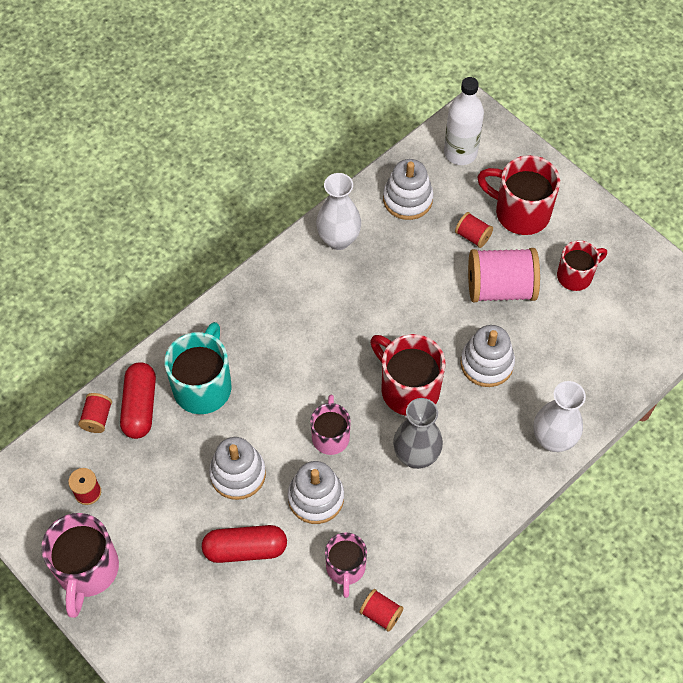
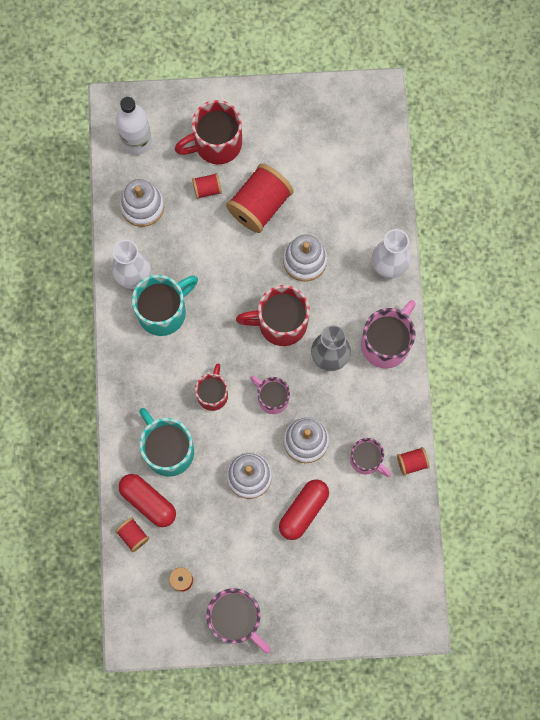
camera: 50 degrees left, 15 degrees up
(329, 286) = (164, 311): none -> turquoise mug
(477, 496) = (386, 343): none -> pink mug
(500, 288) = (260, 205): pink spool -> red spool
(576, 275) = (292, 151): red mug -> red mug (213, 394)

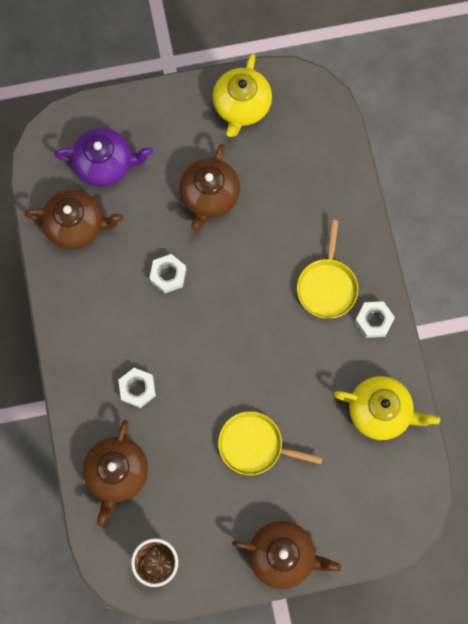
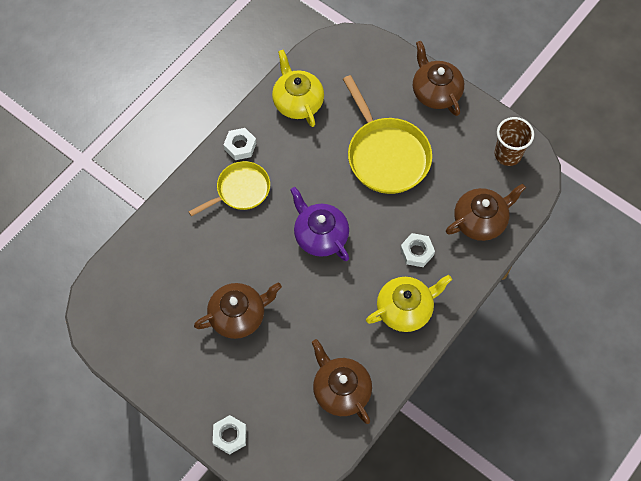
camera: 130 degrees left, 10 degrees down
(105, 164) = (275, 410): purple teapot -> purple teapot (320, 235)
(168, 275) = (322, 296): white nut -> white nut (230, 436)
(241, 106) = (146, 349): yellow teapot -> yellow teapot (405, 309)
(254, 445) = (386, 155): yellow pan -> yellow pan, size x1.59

######

REQUIREMENT
The string "camera" shows up in some lines of the listing. Copy each such line.

ANSWER SECTION
camera: 50 degrees left, 15 degrees up
camera: 130 degrees left, 10 degrees down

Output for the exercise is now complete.